BEGIN DATA IN THIS EXERCISE
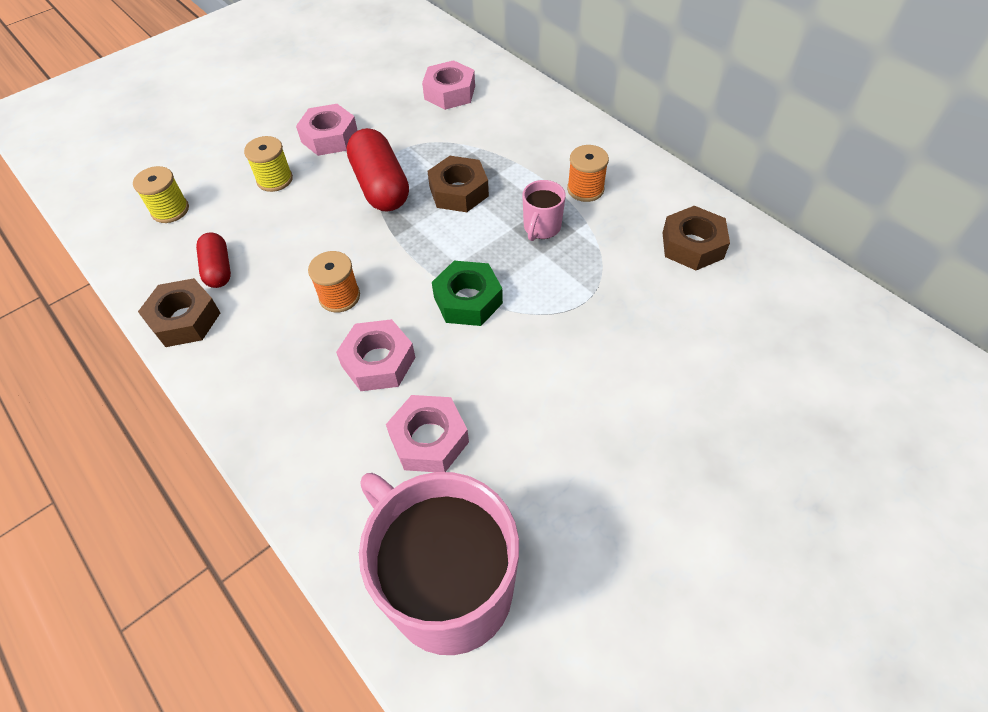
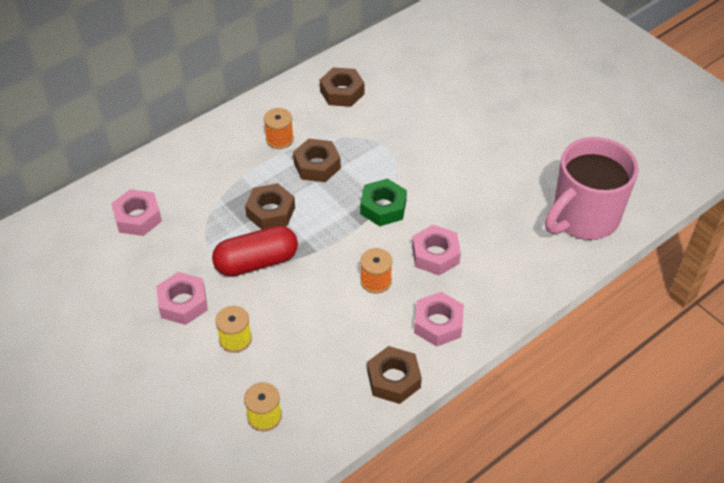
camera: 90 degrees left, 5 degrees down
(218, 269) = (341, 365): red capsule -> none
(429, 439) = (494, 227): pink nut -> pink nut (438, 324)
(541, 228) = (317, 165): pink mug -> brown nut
END DATA IN THIS EXERCISE
BEGIN DATA IN THIS EXERCISE
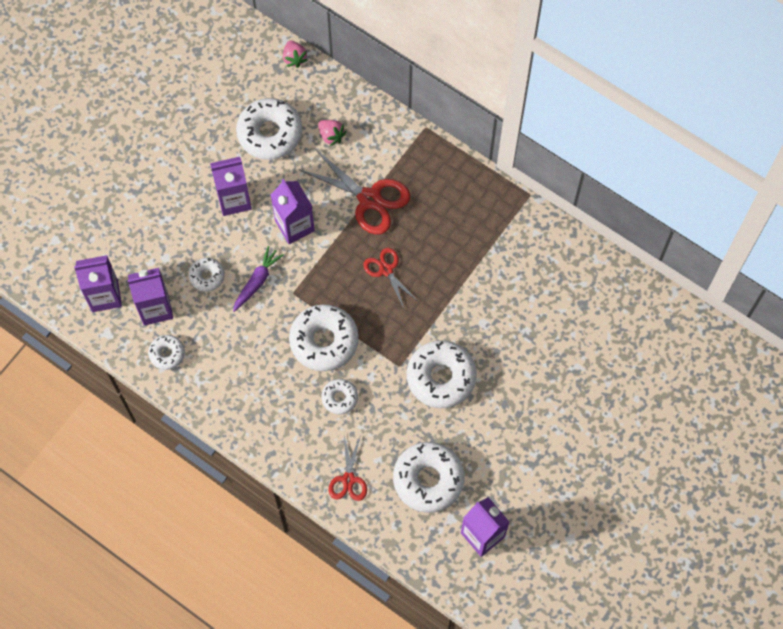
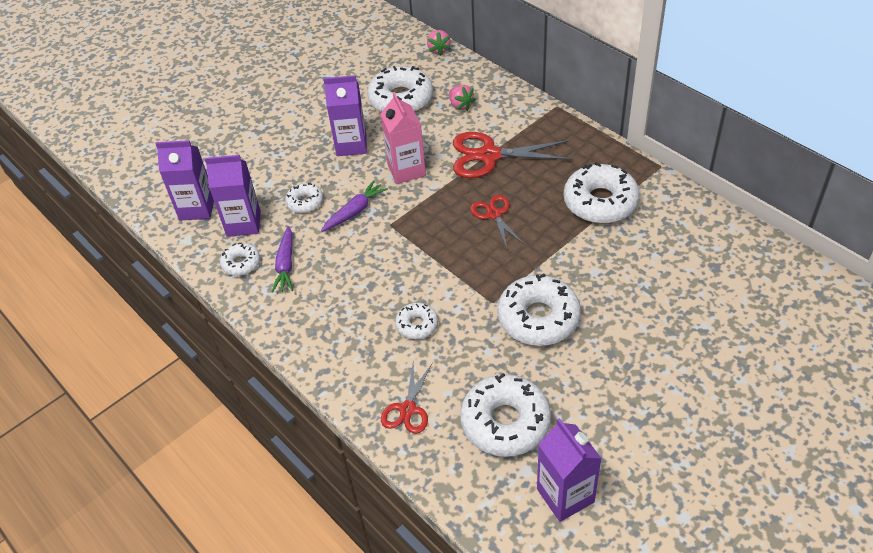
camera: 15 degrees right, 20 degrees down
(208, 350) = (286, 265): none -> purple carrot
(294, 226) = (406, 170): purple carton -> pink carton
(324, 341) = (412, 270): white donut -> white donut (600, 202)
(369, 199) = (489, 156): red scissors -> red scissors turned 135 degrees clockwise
END DATA IN THIS EXERCISE
WORK REQUEST: Taking the listing above as the source, transcribe only the lines starting at the line with "(324, 341) = (412, 270): white" and going through the line with "(369, 199) = (489, 156): red", unaltered and with both ends included.

WRITTEN ANSWER:
(324, 341) = (412, 270): white donut -> white donut (600, 202)
(369, 199) = (489, 156): red scissors -> red scissors turned 135 degrees clockwise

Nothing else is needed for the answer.